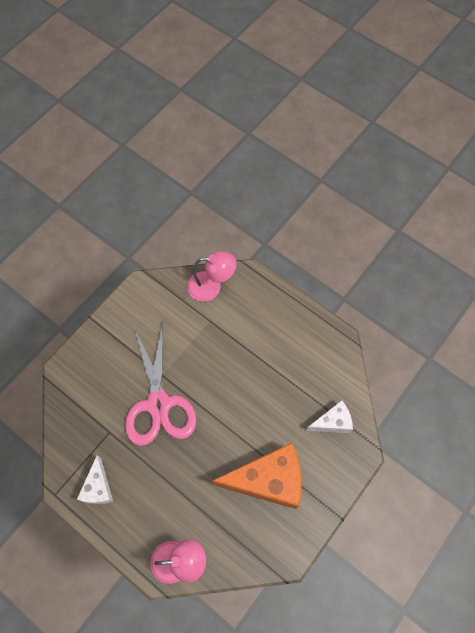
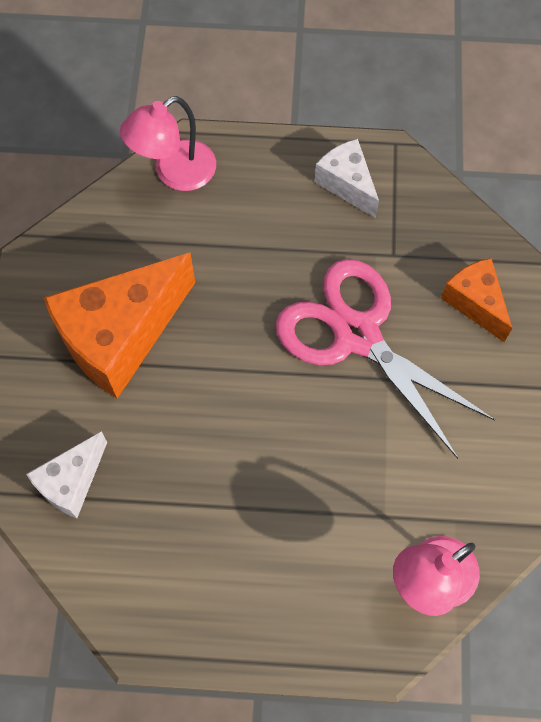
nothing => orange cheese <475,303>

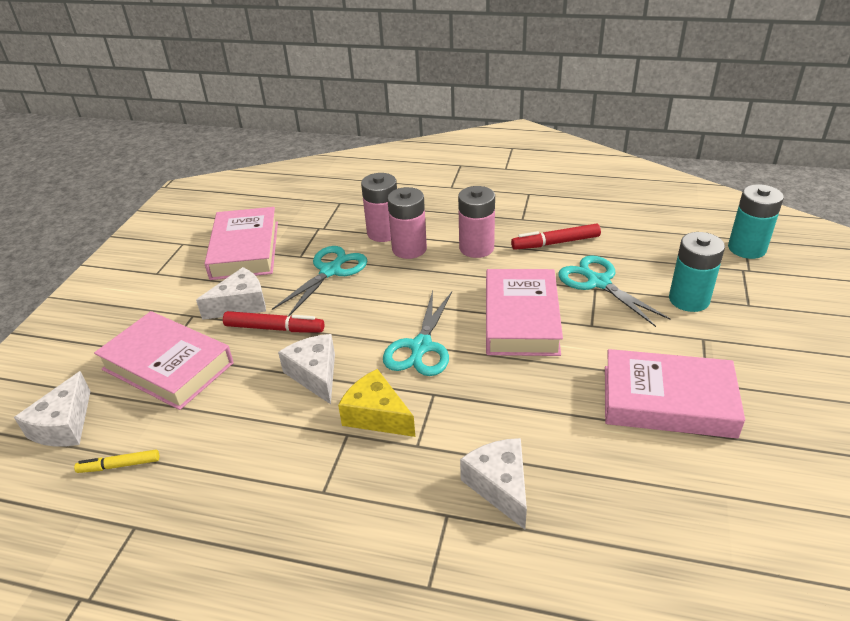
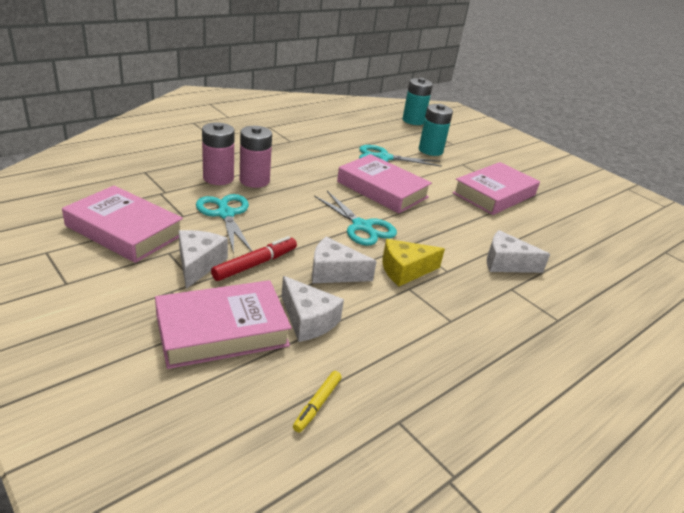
pink battery <476,248> => nothing
red marker <555,243> => nothing
white cheese <64,425> => white cheese <308,320>, relocated

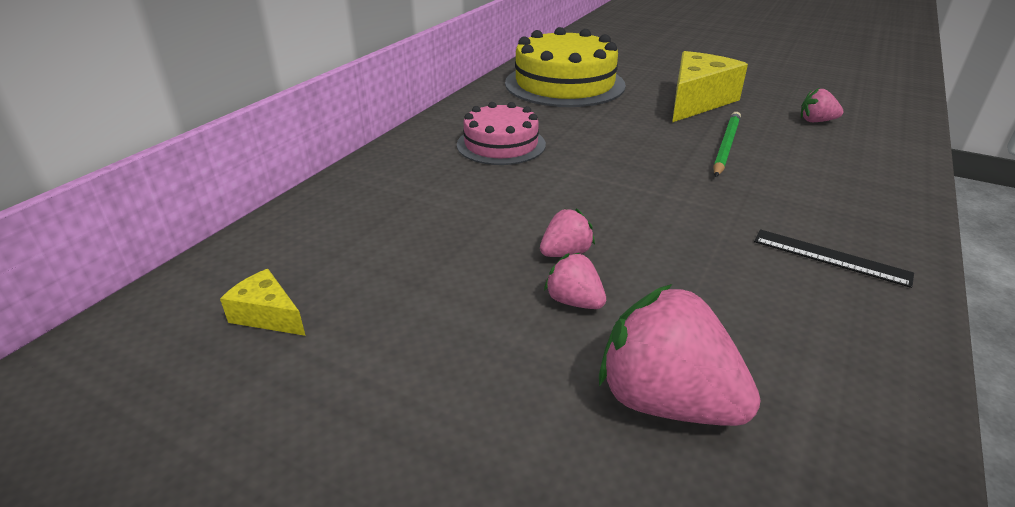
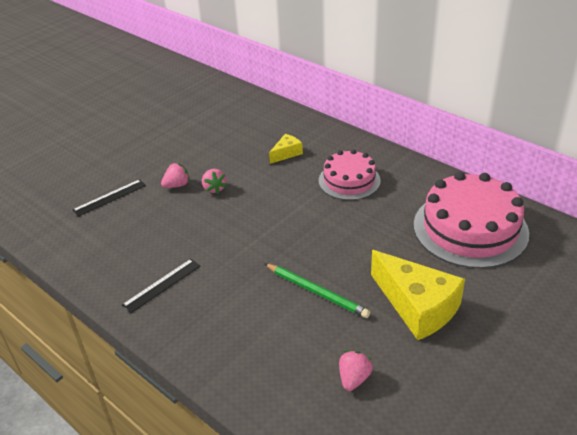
yellow cake <564,84> => pink cake <470,228>
yellow cheese <268,315> => yellow cheese <286,153>, relocated
pink strawberry <666,401> => black ruler <110,197>

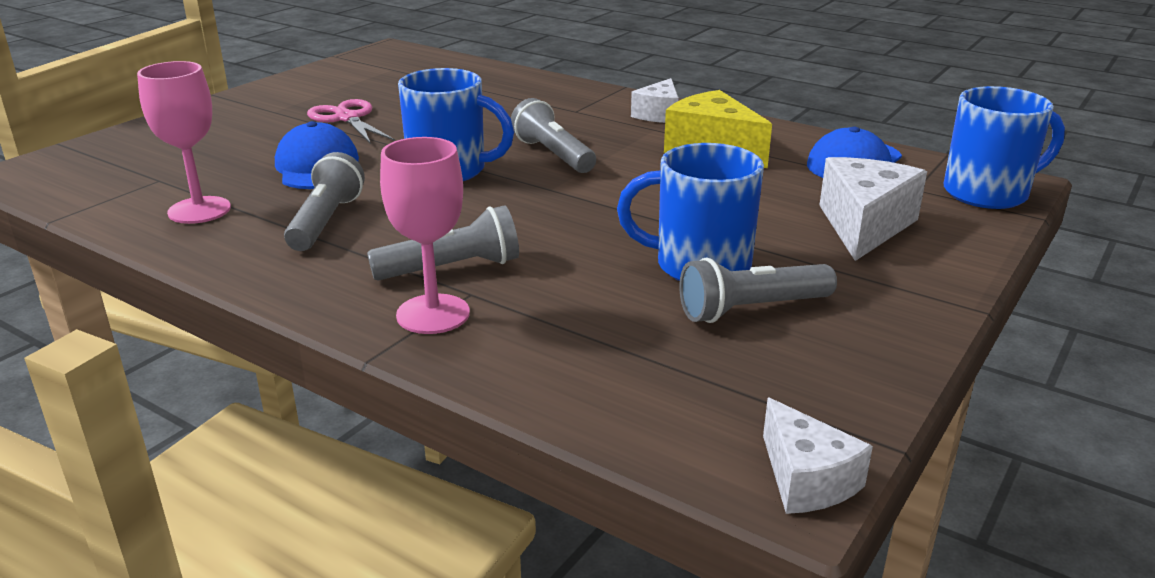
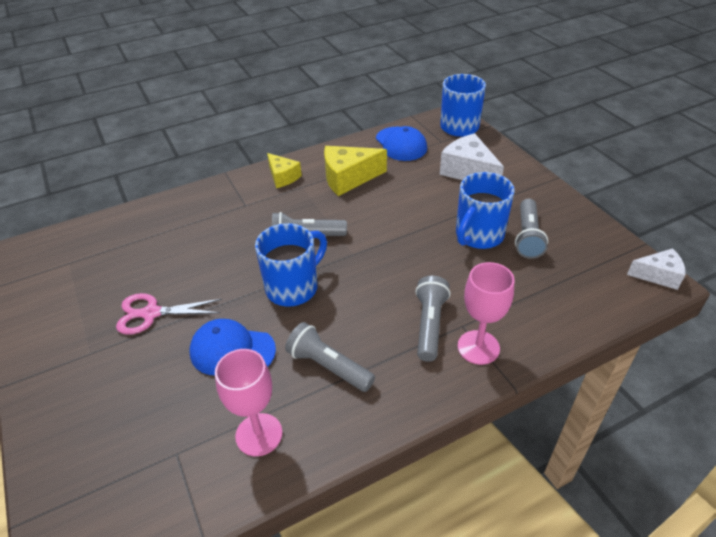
white cheese <658,114> => yellow cheese <283,177>

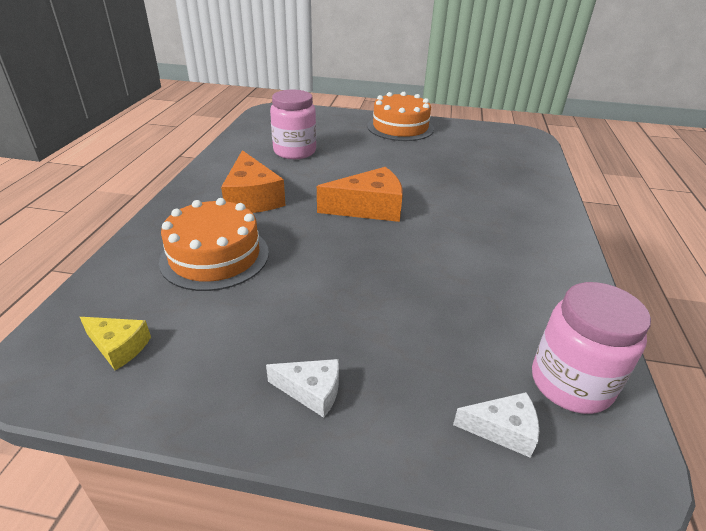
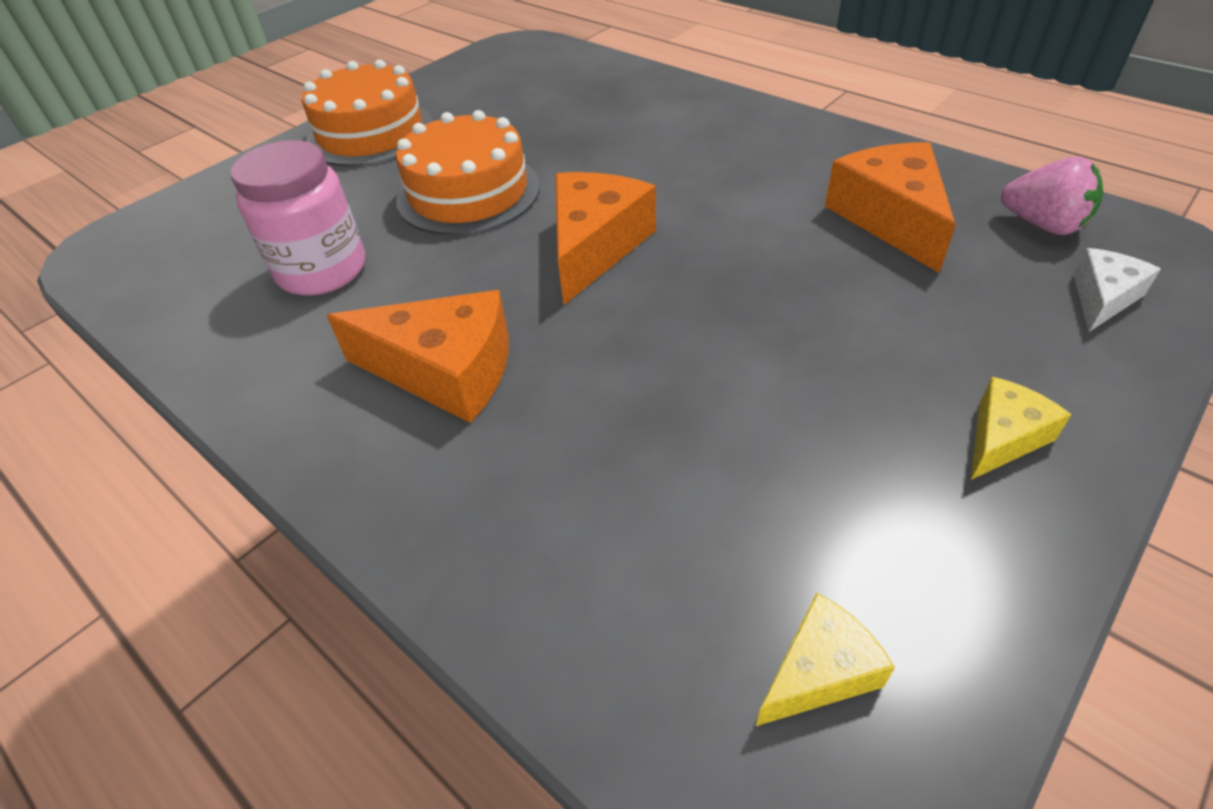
orange cake <215,256> => orange cake <468,193>, relocated
pink jar <570,383> => pink strawberry <1043,225>
white cheese <311,391> => yellow cheese <1003,437>
nothing => orange cheese <890,218>

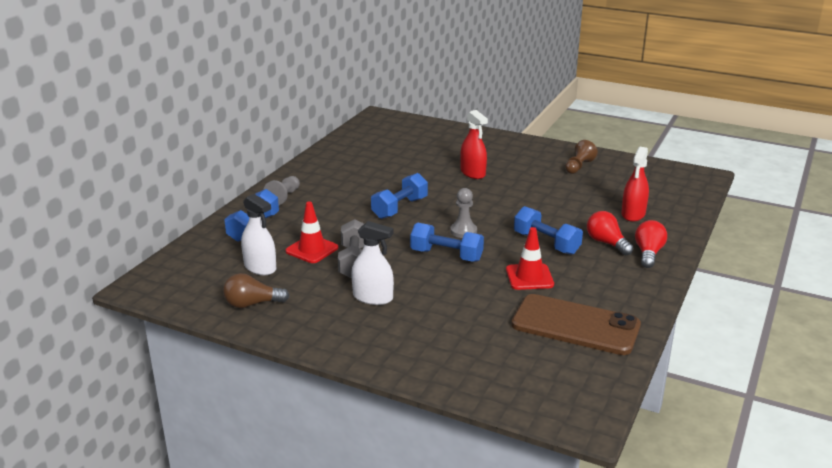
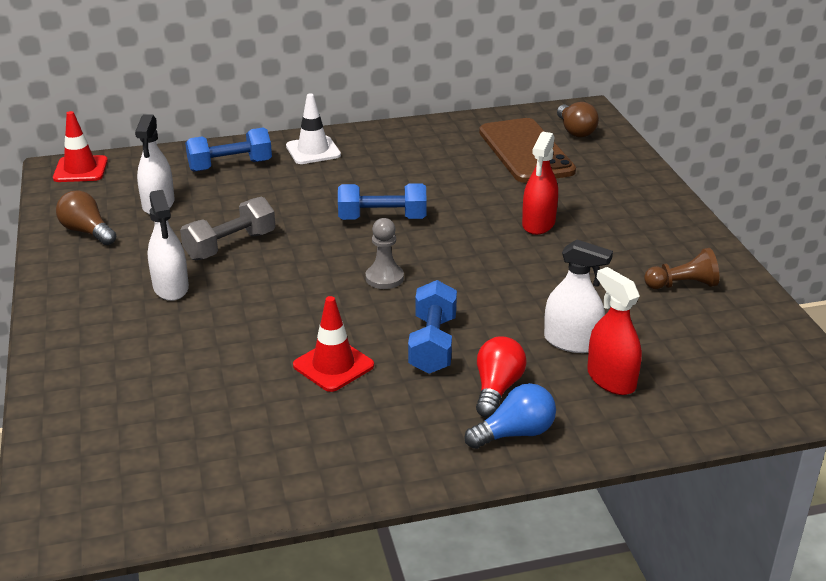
red spray bottle <633,214> => red spray bottle <611,379>, 75 degrees clockwise
grey pawn <284,197> => white traffic cone <313,151>
red traffic cone <312,249> => red traffic cone <80,169>, relocated
red light bulb <648,253> => blue light bulb <515,433>
blue dumbbell <446,255> => nothing
brown phone <575,325> => brown phone <525,151>, relocated
nothing => brown light bulb <575,131>
nothing => white spray bottle <572,342>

------------------------------

_YOUR INSTRUCTIONS_. Only the lines from the one with "yellow cheese <268,315>" to the end of the listing, both ends included, should be retyped exactly; no pictures belong in the copy.

_EXERCISE ANSWER_.
yellow cheese <268,315> => yellow cheese <286,153>, relocated
pink strawberry <666,401> => black ruler <110,197>

white cheese <658,114> => yellow cheese <283,177>

orange cake <215,256> => orange cake <468,193>, relocated
pink jar <570,383> => pink strawberry <1043,225>
white cheese <311,391> => yellow cheese <1003,437>
nothing => orange cheese <890,218>

red spray bottle <633,214> => red spray bottle <611,379>, 75 degrees clockwise
grey pawn <284,197> => white traffic cone <313,151>
red traffic cone <312,249> => red traffic cone <80,169>, relocated
red light bulb <648,253> => blue light bulb <515,433>
blue dumbbell <446,255> => nothing
brown phone <575,325> => brown phone <525,151>, relocated
nothing => brown light bulb <575,131>
nothing => white spray bottle <572,342>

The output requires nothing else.